Short exercise:
Please output everything in the listing below, word for word, from the line containing "Write the LilyPond" down to the line containing "ais'4 a'4 |", including both of those lines.

Records for this exercise:
==================================================

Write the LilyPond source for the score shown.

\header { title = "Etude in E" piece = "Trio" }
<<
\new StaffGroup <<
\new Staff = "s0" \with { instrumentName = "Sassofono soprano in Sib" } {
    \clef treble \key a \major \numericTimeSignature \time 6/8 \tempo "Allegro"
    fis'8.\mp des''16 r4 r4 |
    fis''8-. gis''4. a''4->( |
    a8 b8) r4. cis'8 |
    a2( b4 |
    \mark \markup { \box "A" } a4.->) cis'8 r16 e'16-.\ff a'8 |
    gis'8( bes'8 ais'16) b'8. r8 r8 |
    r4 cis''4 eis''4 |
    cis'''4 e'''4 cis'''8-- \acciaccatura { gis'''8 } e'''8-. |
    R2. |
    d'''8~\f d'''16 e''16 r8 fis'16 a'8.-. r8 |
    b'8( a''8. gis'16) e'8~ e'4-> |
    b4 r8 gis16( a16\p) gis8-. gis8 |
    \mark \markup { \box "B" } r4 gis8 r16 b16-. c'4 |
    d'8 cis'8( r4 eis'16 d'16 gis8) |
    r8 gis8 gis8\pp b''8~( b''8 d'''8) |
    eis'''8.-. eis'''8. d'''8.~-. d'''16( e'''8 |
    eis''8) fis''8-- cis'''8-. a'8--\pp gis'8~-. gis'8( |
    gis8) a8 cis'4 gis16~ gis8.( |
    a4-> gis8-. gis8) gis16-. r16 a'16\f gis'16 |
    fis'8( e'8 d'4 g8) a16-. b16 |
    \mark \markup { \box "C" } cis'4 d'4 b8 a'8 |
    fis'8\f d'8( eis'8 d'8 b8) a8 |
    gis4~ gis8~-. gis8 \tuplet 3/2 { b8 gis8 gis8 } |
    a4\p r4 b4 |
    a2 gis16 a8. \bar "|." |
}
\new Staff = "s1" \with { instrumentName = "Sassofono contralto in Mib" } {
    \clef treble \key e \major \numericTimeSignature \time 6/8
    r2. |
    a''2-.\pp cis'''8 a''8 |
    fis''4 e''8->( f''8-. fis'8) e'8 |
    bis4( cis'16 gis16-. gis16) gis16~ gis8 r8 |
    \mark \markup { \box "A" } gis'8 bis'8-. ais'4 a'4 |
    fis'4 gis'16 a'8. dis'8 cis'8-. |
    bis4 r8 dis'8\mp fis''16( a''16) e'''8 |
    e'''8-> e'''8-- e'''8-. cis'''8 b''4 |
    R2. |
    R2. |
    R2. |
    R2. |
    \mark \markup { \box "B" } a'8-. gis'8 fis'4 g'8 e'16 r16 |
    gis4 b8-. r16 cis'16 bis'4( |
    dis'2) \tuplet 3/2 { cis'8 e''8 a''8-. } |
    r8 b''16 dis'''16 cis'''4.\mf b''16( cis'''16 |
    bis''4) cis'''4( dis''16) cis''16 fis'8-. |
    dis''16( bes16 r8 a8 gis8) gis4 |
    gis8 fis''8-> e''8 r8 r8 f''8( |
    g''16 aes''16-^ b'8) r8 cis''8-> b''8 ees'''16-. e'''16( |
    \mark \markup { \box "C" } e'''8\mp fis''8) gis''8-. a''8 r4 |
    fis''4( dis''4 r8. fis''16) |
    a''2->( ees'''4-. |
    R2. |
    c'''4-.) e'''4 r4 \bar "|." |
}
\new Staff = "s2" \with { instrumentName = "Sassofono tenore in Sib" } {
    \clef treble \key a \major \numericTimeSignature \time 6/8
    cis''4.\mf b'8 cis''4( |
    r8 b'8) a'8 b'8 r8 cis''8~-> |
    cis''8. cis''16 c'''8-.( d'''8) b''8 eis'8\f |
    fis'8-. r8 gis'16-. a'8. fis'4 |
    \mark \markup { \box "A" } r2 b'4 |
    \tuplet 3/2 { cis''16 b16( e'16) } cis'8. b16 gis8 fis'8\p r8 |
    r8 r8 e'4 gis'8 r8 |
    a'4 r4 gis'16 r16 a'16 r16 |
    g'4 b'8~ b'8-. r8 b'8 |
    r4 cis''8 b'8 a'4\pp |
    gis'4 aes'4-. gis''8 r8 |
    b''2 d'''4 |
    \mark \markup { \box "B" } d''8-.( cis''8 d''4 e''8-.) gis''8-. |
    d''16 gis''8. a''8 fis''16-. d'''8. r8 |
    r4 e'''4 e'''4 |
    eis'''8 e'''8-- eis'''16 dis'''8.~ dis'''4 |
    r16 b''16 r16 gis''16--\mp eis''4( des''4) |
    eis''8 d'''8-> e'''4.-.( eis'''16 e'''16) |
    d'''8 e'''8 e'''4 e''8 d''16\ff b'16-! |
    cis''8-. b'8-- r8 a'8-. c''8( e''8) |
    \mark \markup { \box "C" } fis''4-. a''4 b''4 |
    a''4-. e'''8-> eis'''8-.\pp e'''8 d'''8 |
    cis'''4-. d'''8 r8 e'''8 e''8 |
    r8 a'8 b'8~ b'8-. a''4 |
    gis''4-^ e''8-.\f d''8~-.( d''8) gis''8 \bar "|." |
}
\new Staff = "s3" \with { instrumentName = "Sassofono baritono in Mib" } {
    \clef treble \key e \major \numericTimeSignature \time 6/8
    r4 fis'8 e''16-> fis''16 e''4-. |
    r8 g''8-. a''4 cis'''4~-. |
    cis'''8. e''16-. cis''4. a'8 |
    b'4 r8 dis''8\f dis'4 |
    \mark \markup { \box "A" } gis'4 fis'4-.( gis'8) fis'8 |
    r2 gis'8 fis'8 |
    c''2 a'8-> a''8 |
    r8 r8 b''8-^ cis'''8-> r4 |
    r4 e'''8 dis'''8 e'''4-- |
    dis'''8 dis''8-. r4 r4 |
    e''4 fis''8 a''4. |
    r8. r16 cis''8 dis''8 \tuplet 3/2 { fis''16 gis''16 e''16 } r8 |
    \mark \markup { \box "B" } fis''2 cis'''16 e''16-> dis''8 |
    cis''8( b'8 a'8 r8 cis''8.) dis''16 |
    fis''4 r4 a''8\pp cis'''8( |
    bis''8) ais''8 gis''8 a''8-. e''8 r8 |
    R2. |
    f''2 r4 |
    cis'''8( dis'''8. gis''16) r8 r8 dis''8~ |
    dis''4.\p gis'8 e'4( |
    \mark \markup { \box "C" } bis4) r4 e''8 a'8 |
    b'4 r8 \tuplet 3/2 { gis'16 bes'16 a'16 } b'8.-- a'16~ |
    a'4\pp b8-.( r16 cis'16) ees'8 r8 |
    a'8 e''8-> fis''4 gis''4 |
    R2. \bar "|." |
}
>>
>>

==================================================

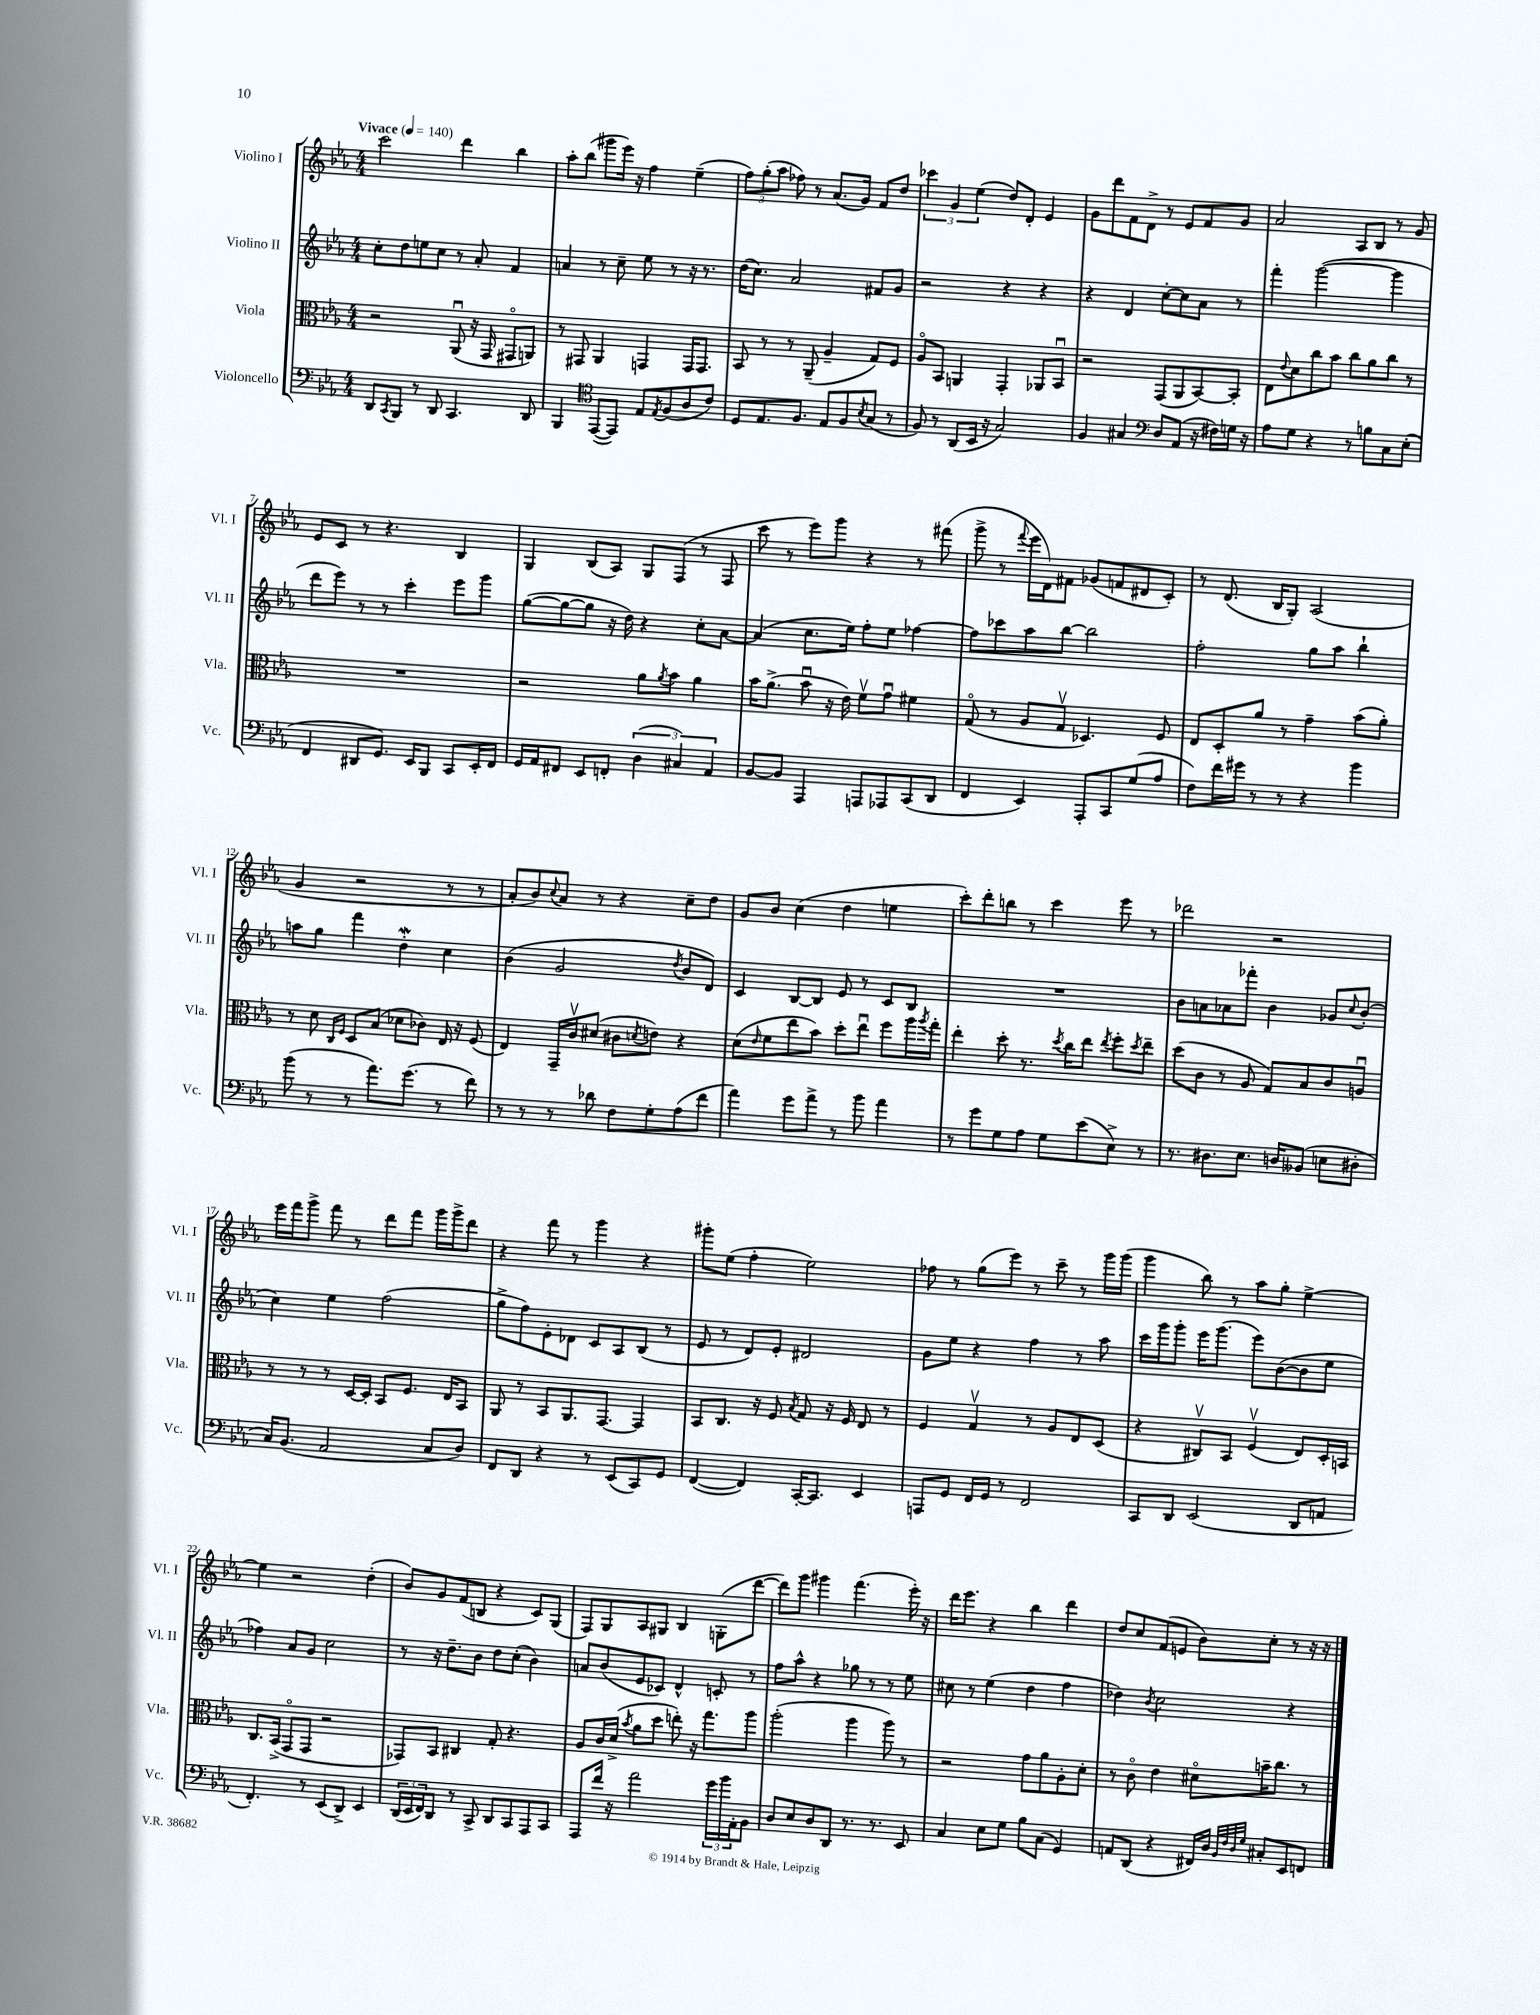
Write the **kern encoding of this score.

==================================================

Solution for this task:
Write the LilyPond source for the score shown.

\header { title = "Etude in E" piece = "Trio" }
<<
\new StaffGroup <<
\new Staff = "s0" \with { instrumentName = "Sassofono soprano in Sib" } {
    \clef treble \key a \major \numericTimeSignature \time 6/8 \tempo "Allegro"
    fis'8.\mp des''16 r4 r4 |
    fis''8-. gis''4. a''4->( |
    a8 b8) r4. cis'8 |
    a2( b4 |
    \mark \markup { \box "A" } a4.->) cis'8 r16 e'16-.\ff a'8 |
    gis'8( bes'8 ais'16) b'8. r8 r8 |
    r4 cis''4 eis''4 |
    cis'''4 e'''4 cis'''8-- \acciaccatura { gis'''8 } e'''8-. |
    R2. |
    d'''8~\f d'''16 e''16 r8 fis'16 a'8.-. r8 |
    b'8( a''8. gis'16) e'8~ e'4-> |
    b4 r8 gis16( a16\p) gis8-. gis8 |
    \mark \markup { \box "B" } r4 gis8 r16 b16-. c'4 |
    d'8 cis'8( r4 eis'16 d'16 gis8) |
    r8 gis8 gis8\pp b''8~( b''8 d'''8) |
    eis'''8.-. eis'''8. d'''8.~-. d'''16( e'''8 |
    eis''8) fis''8-- cis'''8-. a'8--\pp gis'8~-. gis'8( |
    gis8) a8 cis'4 gis16~ gis8.( |
    a4-> gis8-. gis8) gis16-. r16 a'16\f gis'16 |
    fis'8( e'8 d'4 g8) a16-. b16 |
    \mark \markup { \box "C" } cis'4 d'4 b8 a'8 |
    fis'8\f d'8( eis'8 d'8 b8) a8 |
    gis4~ gis8~-. gis8 \tuplet 3/2 { b8 gis8 gis8 } |
    a4\p r4 b4 |
    a2 gis16 a8. \bar "|." |
}
\new Staff = "s1" \with { instrumentName = "Sassofono contralto in Mib" } {
    \clef treble \key e \major \numericTimeSignature \time 6/8
    r2. |
    a''2-.\pp cis'''8 a''8 |
    fis''4 e''8->( f''8-. fis'8) e'8 |
    bis4( cis'16 gis16-. gis16) gis16~ gis8 r8 |
    \mark \markup { \box "A" } gis'8 bis'8-. ais'4 a'4 |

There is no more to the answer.